TASK TO CARRY OUT: Select all lines holding the word "stacking" from the entries that follow.

⁂

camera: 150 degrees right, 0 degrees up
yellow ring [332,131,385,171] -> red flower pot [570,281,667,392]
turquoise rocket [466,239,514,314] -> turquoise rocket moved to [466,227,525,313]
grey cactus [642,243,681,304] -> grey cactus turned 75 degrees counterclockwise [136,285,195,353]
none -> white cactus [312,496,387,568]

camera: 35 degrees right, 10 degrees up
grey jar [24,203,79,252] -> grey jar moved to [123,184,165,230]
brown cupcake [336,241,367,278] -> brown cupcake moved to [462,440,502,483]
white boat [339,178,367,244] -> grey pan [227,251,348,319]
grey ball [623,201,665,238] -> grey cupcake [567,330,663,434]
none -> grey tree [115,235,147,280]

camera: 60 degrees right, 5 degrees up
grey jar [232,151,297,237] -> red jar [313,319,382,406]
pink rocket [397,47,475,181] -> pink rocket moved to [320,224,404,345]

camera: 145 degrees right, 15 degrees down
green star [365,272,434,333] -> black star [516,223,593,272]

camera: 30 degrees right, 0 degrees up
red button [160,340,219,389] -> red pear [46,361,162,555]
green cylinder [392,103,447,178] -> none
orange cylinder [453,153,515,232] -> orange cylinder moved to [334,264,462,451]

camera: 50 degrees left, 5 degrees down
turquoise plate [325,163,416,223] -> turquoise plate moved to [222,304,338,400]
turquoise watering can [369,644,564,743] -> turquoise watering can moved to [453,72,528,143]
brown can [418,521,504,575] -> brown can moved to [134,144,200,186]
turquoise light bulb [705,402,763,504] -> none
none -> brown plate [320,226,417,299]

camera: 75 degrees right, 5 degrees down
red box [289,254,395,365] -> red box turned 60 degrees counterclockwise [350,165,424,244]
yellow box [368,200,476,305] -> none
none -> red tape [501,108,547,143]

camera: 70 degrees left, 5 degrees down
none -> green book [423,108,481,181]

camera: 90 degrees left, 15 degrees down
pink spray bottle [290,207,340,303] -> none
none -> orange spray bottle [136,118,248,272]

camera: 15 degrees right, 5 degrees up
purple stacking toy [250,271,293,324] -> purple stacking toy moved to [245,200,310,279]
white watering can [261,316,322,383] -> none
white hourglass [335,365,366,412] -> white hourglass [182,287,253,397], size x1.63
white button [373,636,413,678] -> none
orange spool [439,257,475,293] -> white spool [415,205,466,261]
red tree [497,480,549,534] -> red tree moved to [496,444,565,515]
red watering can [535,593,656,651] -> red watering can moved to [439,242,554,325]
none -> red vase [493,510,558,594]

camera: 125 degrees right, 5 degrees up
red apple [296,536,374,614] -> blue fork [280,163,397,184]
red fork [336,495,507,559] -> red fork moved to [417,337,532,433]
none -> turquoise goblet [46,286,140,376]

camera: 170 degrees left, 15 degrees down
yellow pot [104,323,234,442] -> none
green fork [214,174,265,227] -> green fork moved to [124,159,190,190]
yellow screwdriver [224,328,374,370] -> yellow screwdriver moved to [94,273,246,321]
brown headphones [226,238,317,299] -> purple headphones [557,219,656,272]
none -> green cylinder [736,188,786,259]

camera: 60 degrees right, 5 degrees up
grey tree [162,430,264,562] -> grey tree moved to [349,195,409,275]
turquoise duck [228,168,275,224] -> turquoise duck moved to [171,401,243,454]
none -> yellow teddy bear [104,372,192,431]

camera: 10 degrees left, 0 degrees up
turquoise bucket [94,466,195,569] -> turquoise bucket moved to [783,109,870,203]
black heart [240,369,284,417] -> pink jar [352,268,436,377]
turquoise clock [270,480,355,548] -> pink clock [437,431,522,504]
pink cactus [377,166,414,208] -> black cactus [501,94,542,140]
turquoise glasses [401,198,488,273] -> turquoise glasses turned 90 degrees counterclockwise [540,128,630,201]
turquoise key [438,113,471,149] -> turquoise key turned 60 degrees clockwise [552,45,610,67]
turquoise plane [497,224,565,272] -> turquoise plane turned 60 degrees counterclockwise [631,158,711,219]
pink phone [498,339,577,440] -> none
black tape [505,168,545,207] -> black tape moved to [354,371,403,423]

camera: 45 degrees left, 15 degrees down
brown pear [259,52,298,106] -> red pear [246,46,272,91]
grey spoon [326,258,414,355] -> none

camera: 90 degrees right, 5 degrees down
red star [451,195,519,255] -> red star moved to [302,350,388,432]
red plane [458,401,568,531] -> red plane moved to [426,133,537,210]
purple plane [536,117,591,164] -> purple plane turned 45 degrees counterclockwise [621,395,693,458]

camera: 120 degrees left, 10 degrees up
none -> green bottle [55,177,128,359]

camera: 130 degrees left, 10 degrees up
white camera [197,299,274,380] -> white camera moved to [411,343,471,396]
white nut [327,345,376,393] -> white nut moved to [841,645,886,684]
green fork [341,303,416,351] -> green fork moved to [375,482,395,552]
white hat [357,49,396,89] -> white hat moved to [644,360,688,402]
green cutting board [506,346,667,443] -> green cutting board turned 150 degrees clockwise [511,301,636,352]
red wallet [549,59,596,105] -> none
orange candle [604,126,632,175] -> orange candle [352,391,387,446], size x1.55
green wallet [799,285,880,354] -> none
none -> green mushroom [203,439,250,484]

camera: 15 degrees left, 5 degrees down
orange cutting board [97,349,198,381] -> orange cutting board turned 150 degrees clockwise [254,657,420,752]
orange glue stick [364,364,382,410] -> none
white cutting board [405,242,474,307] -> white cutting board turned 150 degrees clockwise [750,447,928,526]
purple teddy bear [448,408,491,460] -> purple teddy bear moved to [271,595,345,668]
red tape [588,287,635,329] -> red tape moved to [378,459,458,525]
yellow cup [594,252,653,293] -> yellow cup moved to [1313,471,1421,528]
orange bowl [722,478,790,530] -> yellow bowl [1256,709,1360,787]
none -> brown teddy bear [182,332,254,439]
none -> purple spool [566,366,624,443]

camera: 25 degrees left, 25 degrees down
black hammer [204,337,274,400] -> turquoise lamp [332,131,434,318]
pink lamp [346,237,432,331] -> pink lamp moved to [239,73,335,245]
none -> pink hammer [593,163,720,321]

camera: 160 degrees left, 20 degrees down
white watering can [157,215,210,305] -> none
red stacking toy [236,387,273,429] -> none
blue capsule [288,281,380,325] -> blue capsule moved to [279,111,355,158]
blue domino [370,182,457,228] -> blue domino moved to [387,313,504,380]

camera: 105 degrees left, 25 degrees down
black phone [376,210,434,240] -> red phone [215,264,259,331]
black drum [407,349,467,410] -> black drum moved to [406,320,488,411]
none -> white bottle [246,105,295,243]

⁂

ANSWER SECTION:
purple stacking toy [250,271,293,324] -> purple stacking toy moved to [245,200,310,279]
red stacking toy [236,387,273,429] -> none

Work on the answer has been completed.